[ASSIGNED TASK]
The whole listing needs to be written out exactly, except for any images.

[DATA]
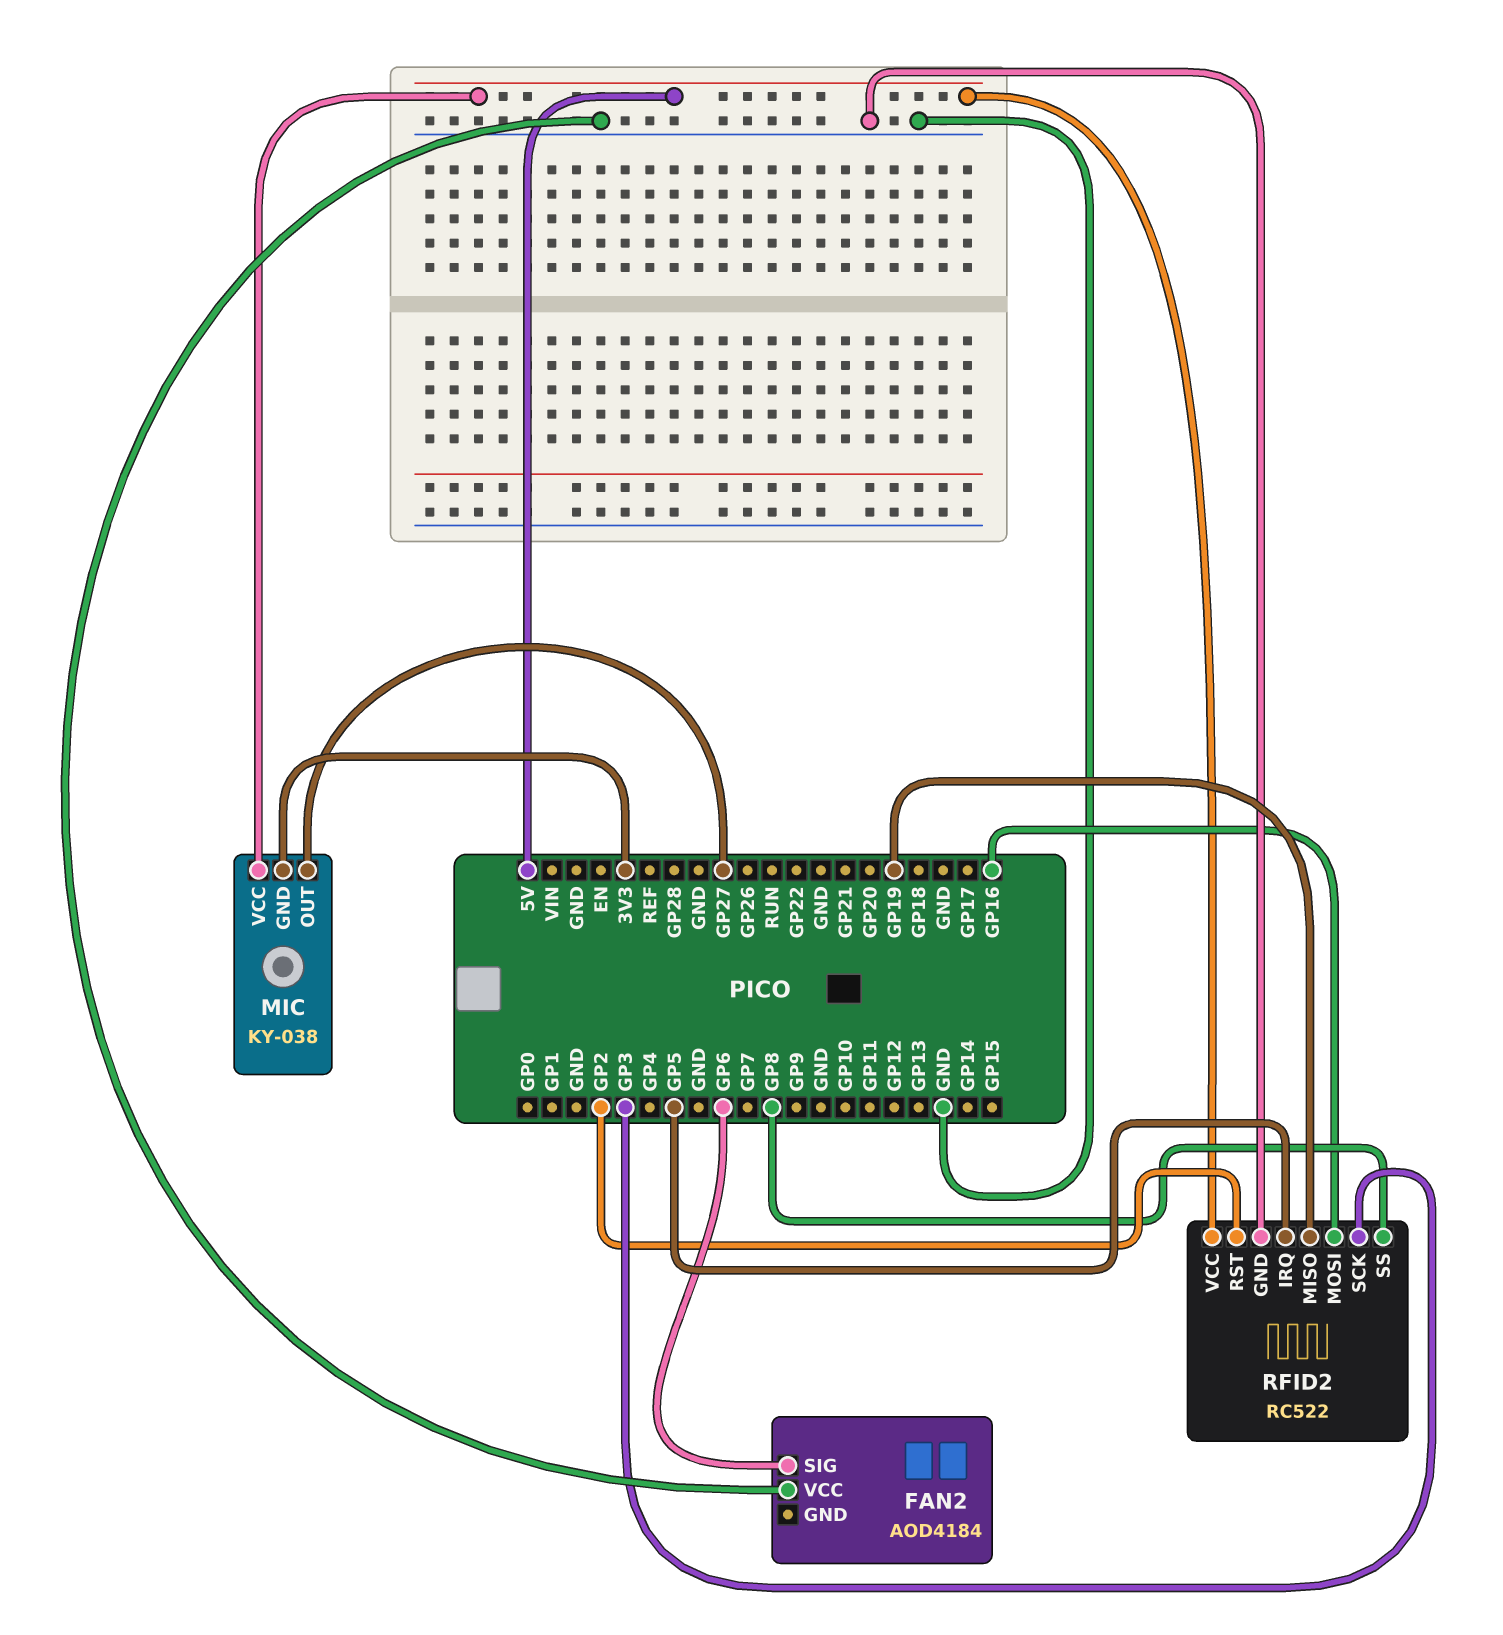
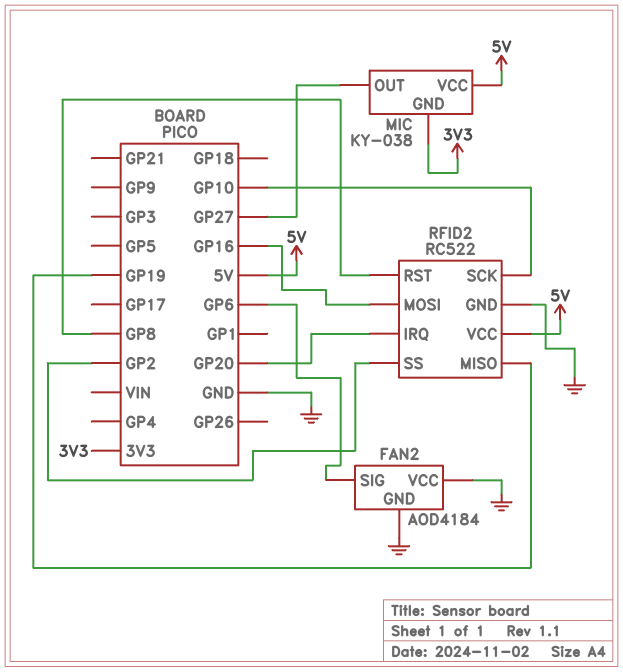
FAN2 pin GND: none -> GND
RFID2 pin IRQ: GP5 -> GP20
RFID2 pin RST: GP2 -> GP8
RFID2 pin SCK: GP3 -> GP10
RFID2 pin SS: GP8 -> GP2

[TASK OUTPUT]
FAN2 pin GND: none -> GND
RFID2 pin IRQ: GP5 -> GP20
RFID2 pin RST: GP2 -> GP8
RFID2 pin SCK: GP3 -> GP10
RFID2 pin SS: GP8 -> GP2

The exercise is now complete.